### DESCRIPTION OF THE TASK:
An exact copy is all that is wanted: the lines from the one with "pink brick C3" through the end of the listing below, both included, minus any pictures.

### MATERIAL FOR THIS EXERCISE:
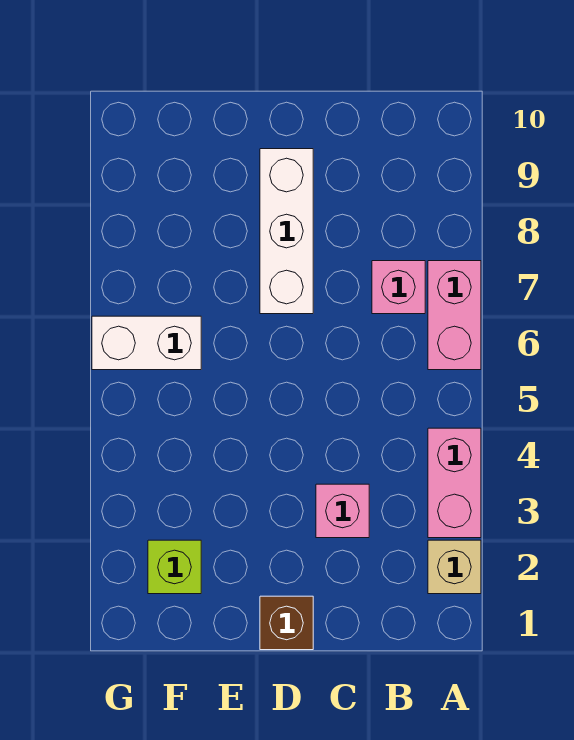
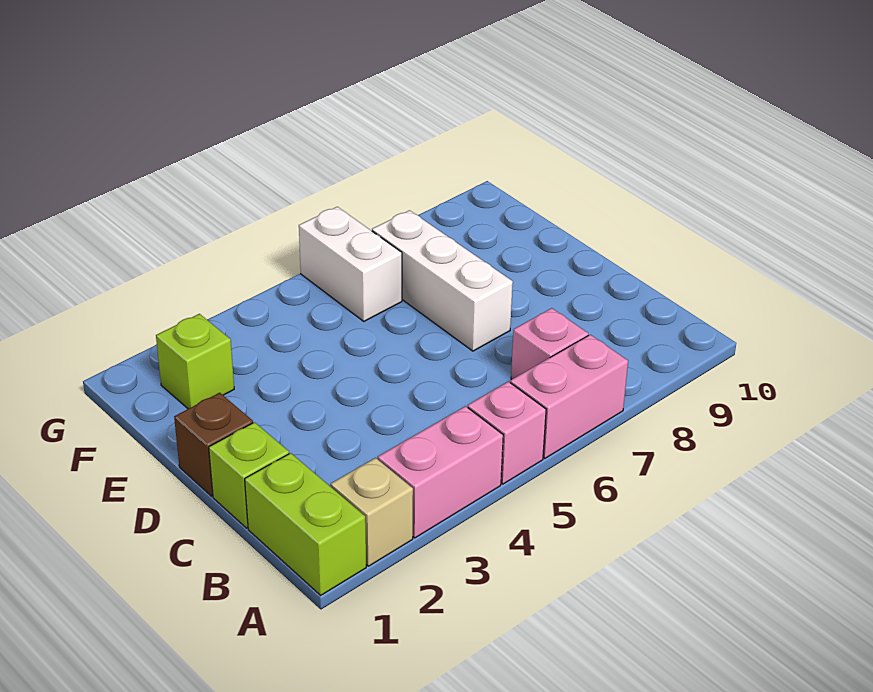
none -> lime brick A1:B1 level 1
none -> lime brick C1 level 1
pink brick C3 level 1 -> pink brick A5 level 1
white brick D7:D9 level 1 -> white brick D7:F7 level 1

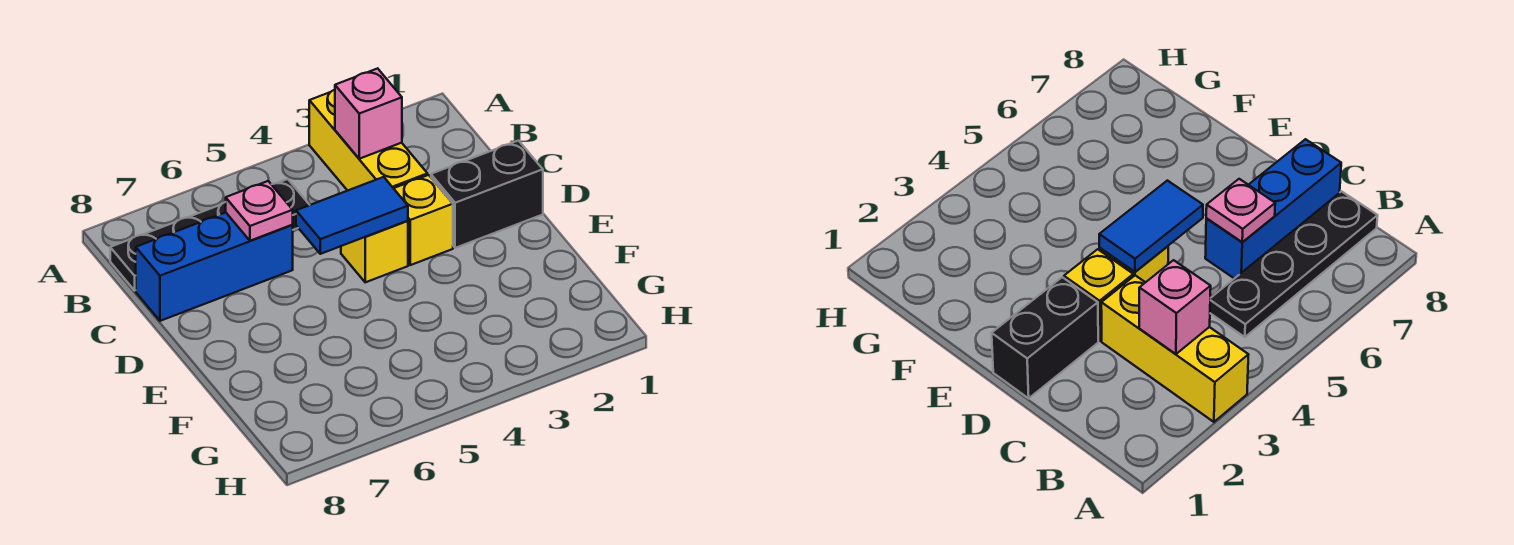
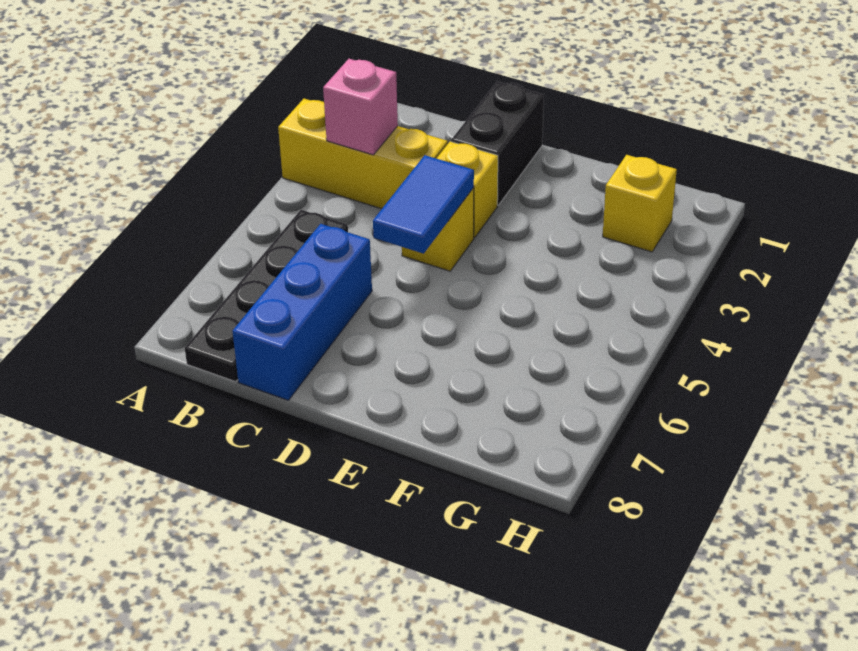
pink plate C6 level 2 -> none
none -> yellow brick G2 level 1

### SOLUTION:
pink brick C3 level 1 -> pink brick A5 level 1
white brick D7:D9 level 1 -> white brick D7:F7 level 1

pink plate C6 level 2 -> none
none -> yellow brick G2 level 1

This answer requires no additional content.